> _EXERCISE DETAILS_
No pictures go into the copy. Write out every line below exactly.

> _DATA EXTRACT_
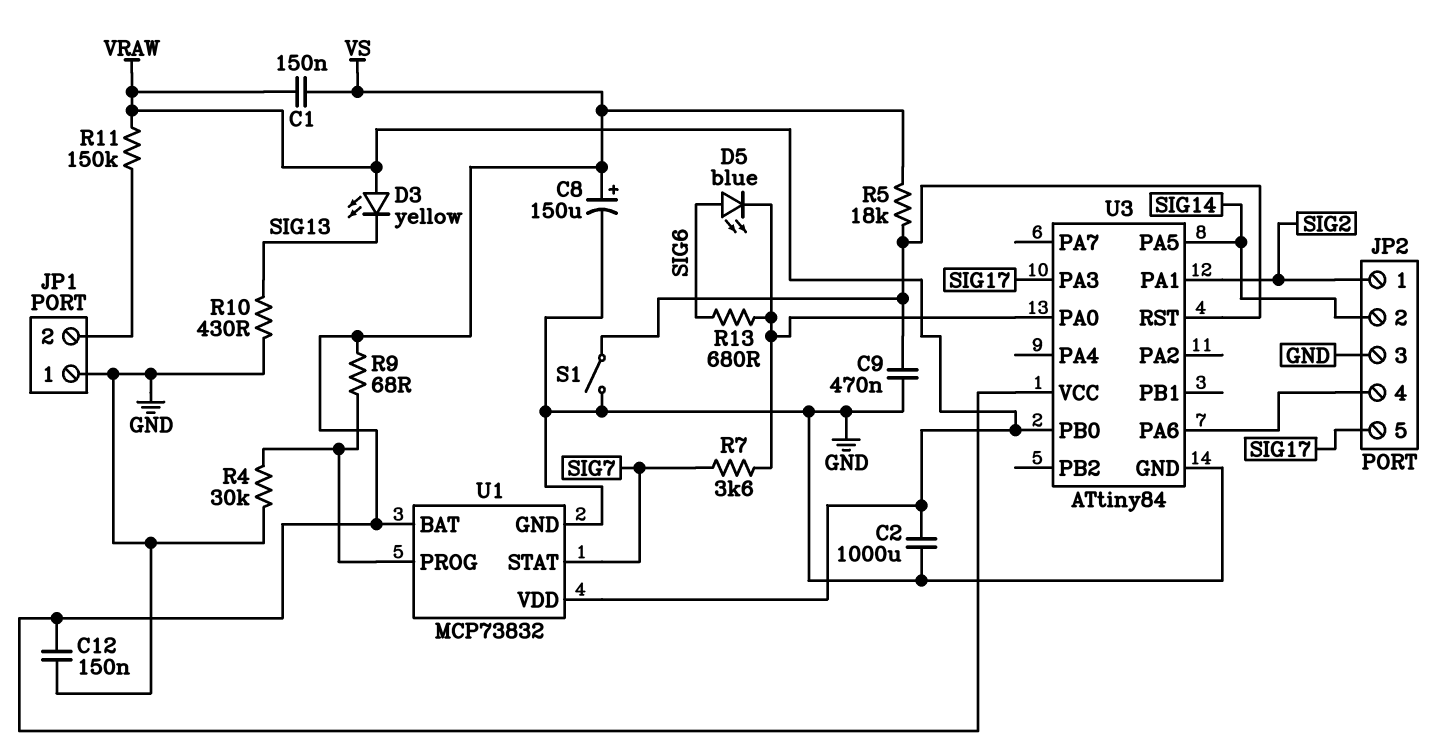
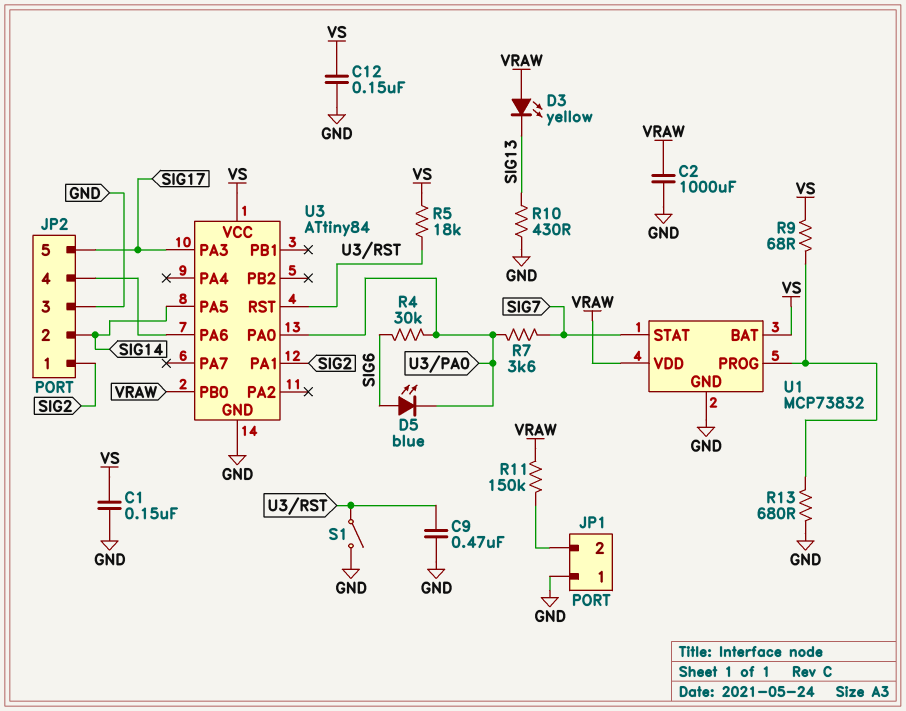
C1: 150nF (VRAW, VS) -> 150nF (GND, VS)
C8: 150uF (plus VS, minus GND) -> none
R4: 30k (GND, U1/PROG) -> 30k (SIG6, U3/PA0)
R13: 680 (SIG6, U3/PA0) -> 680 (GND, U1/PROG)

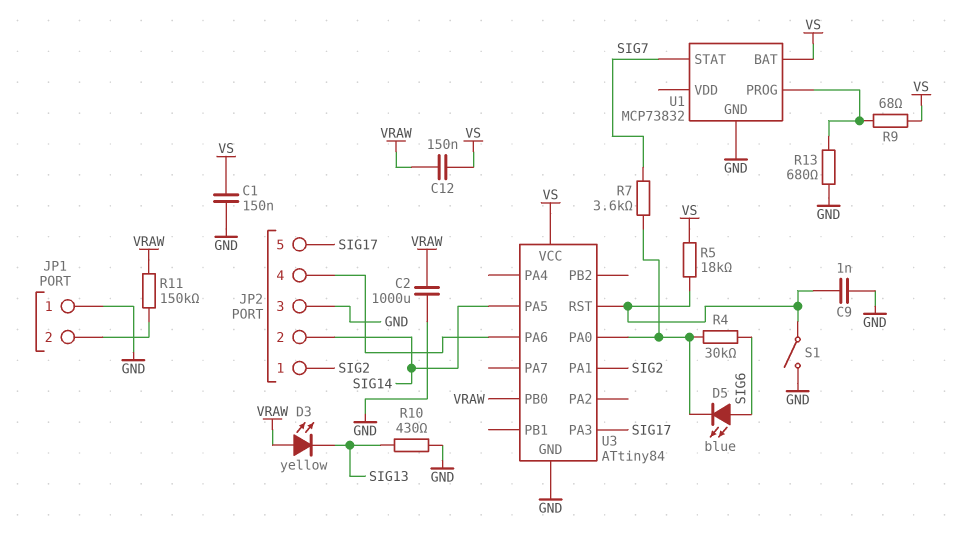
C9: 470nF (GND, U3/RST) -> 1nF (GND, U3/RST)
C12: 150nF (GND, VS) -> 150nF (VRAW, VS)
U1 pin VDD: VRAW -> none

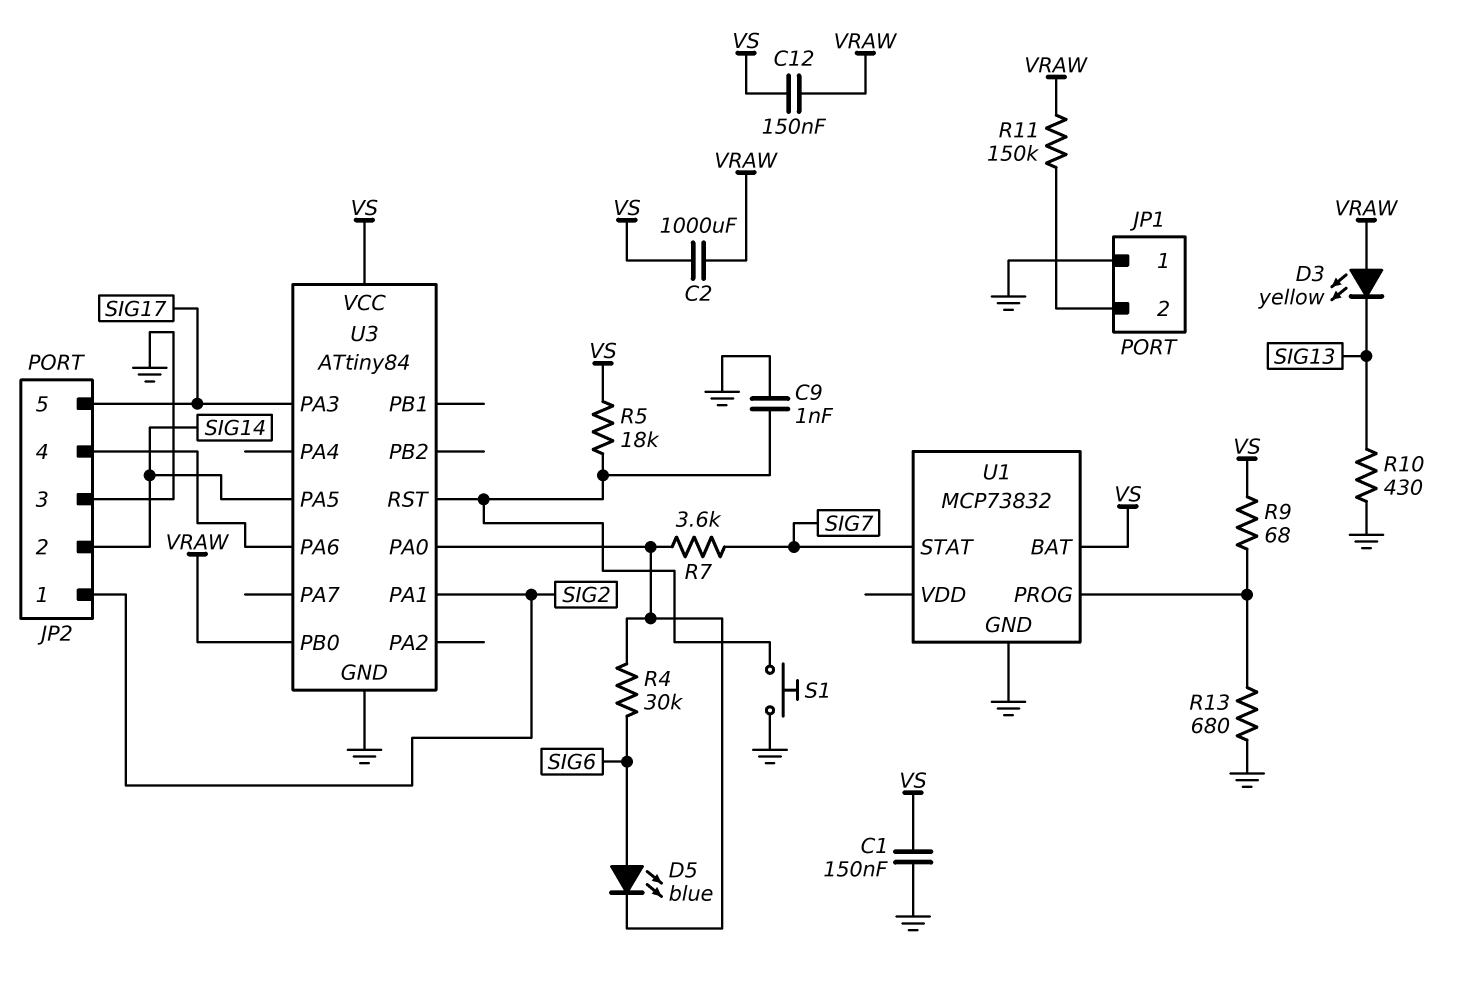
C2: 1000uF (GND, VRAW) -> 1000uF (VRAW, VS)
S1: switch (GND, U3/RST) -> button (GND, U3/RST)

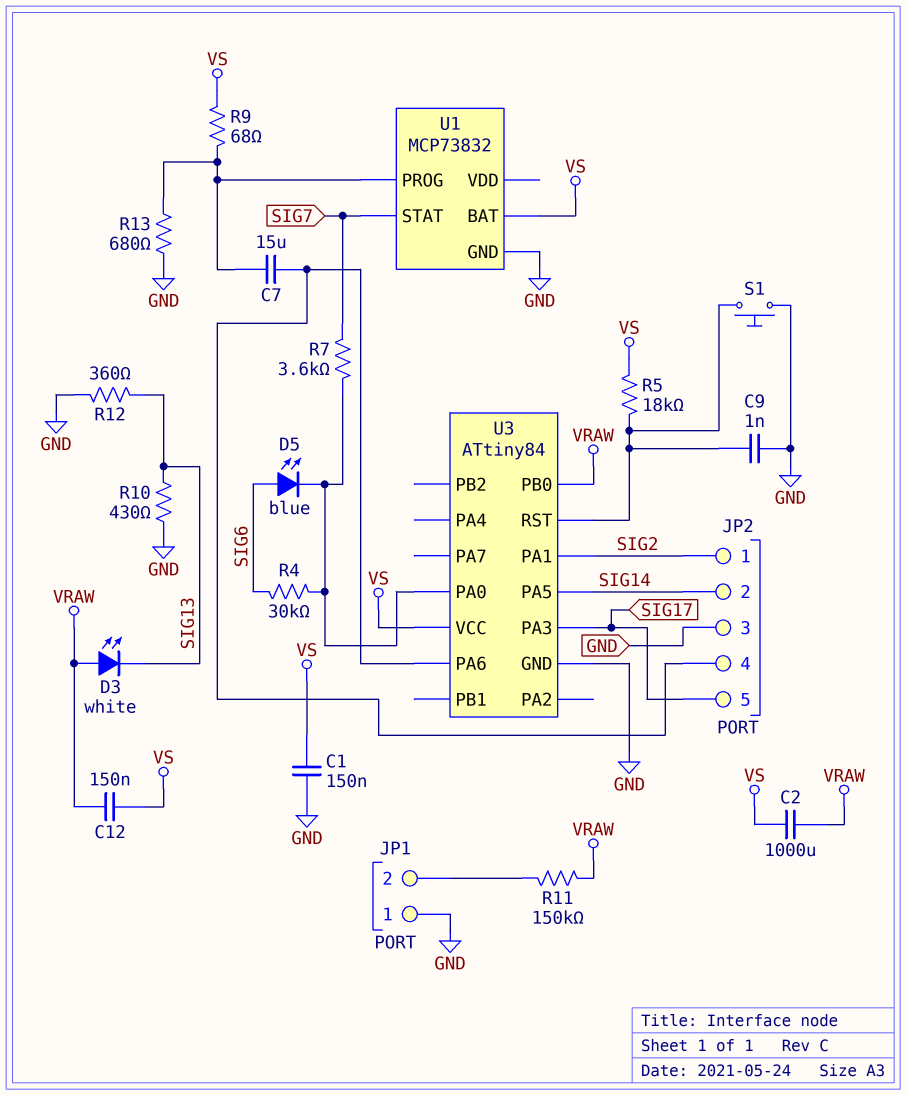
C7: none -> 15uF (JP2/4, U1/PROG)
D3: LED yellow (A VRAW, K SIG13) -> LED white (A VRAW, K SIG13)
R12: none -> 360 (GND, SIG13)

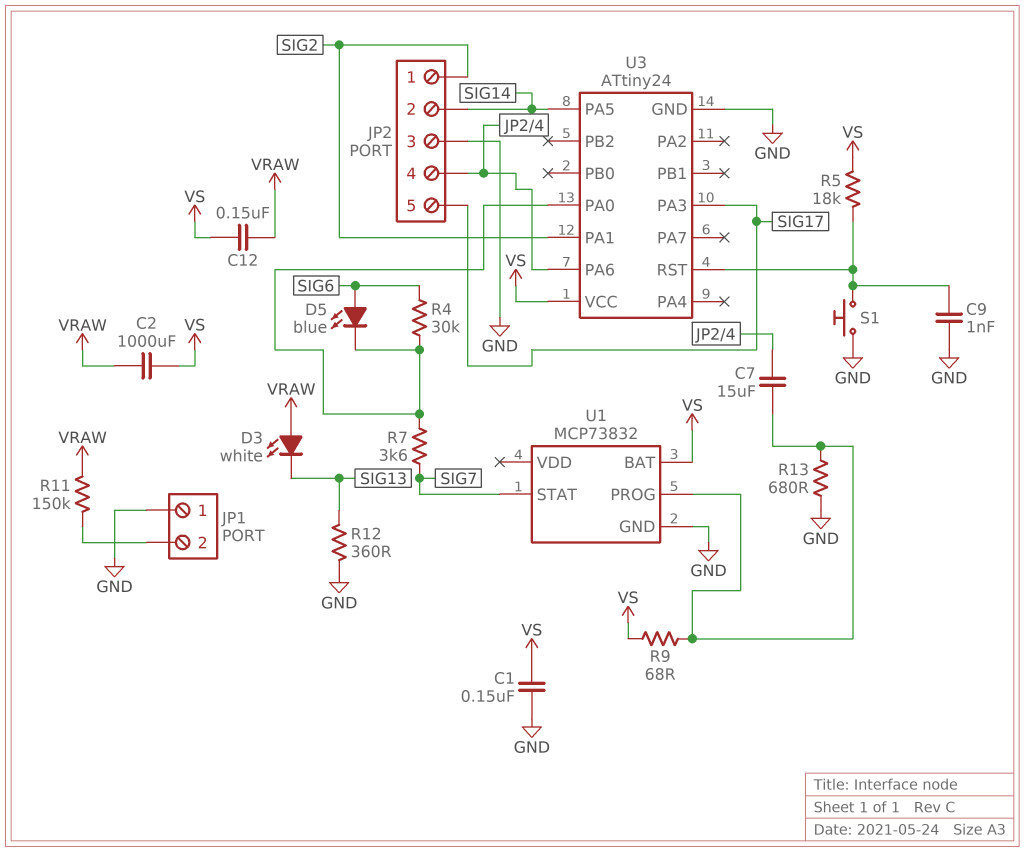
R10: 430 (GND, SIG13) -> none
U3: ATtiny84 -> ATtiny24
U3 pin PB0: VRAW -> none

> _RESULT_
C1: 150nF (VRAW, VS) -> 150nF (GND, VS)
C8: 150uF (plus VS, minus GND) -> none
R4: 30k (GND, U1/PROG) -> 30k (SIG6, U3/PA0)
R13: 680 (SIG6, U3/PA0) -> 680 (GND, U1/PROG)

C9: 470nF (GND, U3/RST) -> 1nF (GND, U3/RST)
C12: 150nF (GND, VS) -> 150nF (VRAW, VS)
U1 pin VDD: VRAW -> none

C2: 1000uF (GND, VRAW) -> 1000uF (VRAW, VS)
S1: switch (GND, U3/RST) -> button (GND, U3/RST)

C7: none -> 15uF (JP2/4, U1/PROG)
D3: LED yellow (A VRAW, K SIG13) -> LED white (A VRAW, K SIG13)
R12: none -> 360 (GND, SIG13)

R10: 430 (GND, SIG13) -> none
U3: ATtiny84 -> ATtiny24
U3 pin PB0: VRAW -> none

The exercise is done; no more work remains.